(Task details): Take the entries below and give them back exactly. Leave out nothing.

==== Task material ====

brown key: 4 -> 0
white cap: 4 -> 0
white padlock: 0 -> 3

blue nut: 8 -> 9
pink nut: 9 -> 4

====

(Expected output):
brown key: 4 -> 0
white cap: 4 -> 0
white padlock: 0 -> 3

blue nut: 8 -> 9
pink nut: 9 -> 4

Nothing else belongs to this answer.